What you need to do:
Among the entries below, how many lines include the string "camera"? Answer with only the number.

Material provided:

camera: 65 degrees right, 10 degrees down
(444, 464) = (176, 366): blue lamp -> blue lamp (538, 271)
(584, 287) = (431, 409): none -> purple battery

* * *

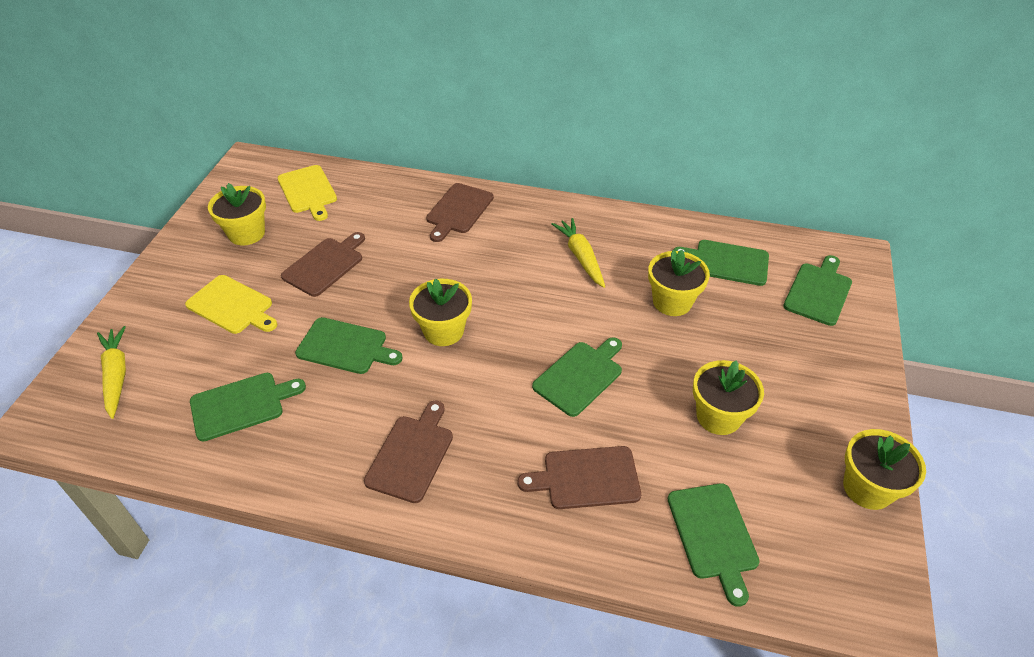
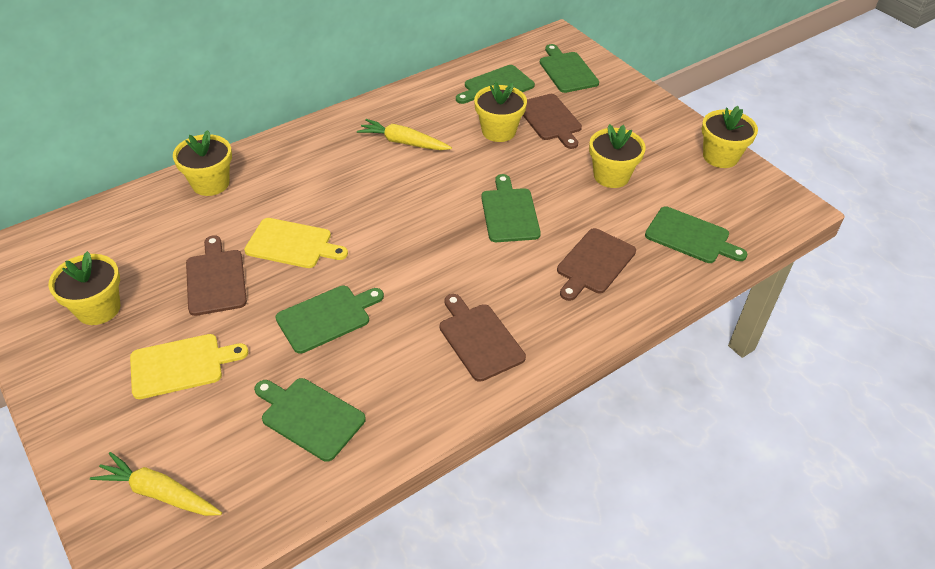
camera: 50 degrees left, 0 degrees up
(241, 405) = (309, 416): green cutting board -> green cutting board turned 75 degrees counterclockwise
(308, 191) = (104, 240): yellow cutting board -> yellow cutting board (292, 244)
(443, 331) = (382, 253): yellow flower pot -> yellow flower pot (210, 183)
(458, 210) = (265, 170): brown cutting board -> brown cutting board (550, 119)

Output of the task:
2